### What is needed
Would you copy the lines below exactly and omit the images?

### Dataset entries

——

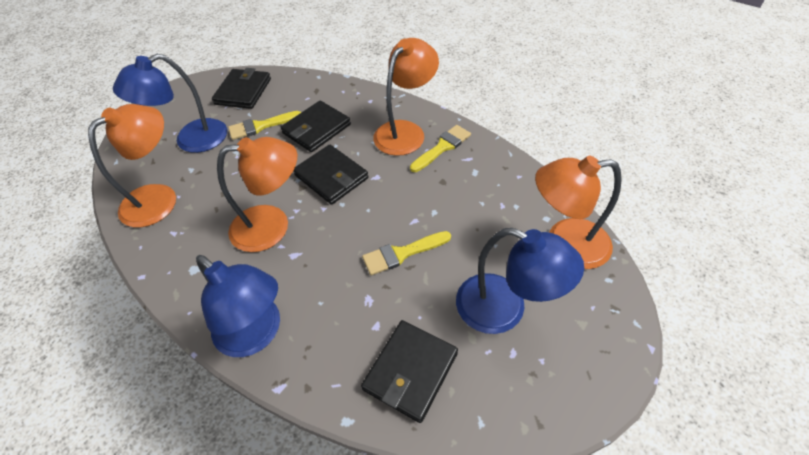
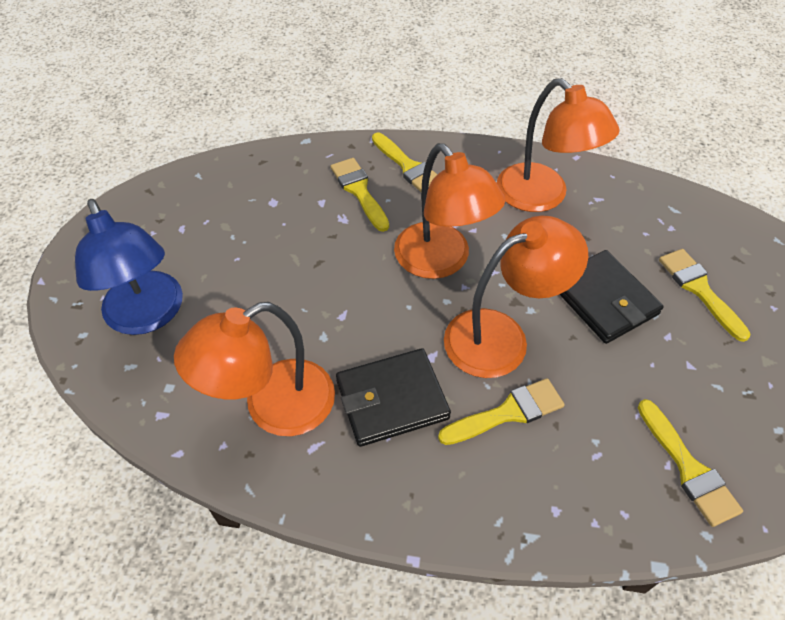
black wallet: 4 -> 2
blue lamp: 3 -> 1
yellow brush: 3 -> 5

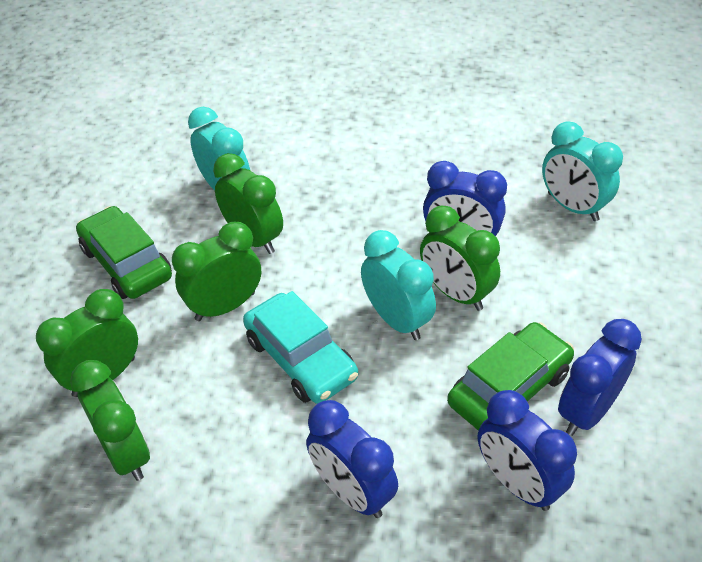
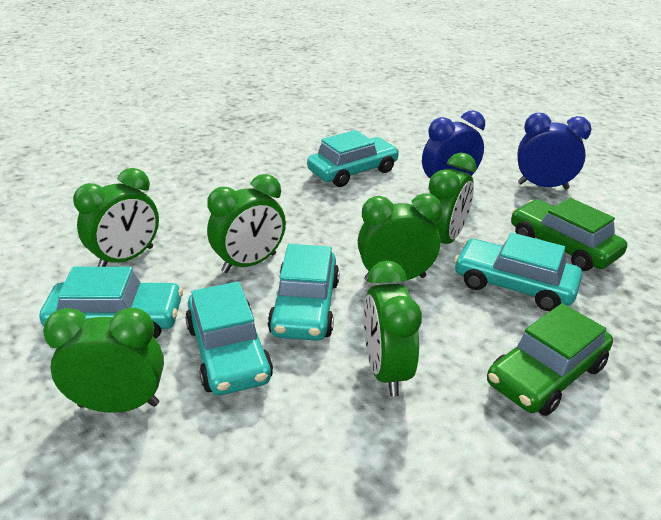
blue clock: 4 -> 2
green clock: 5 -> 6
turquoise car: 1 -> 5
turquoise clock: 3 -> 0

——

### Answer to this exercise
black wallet: 4 -> 2
blue lamp: 3 -> 1
yellow brush: 3 -> 5

blue clock: 4 -> 2
green clock: 5 -> 6
turquoise car: 1 -> 5
turquoise clock: 3 -> 0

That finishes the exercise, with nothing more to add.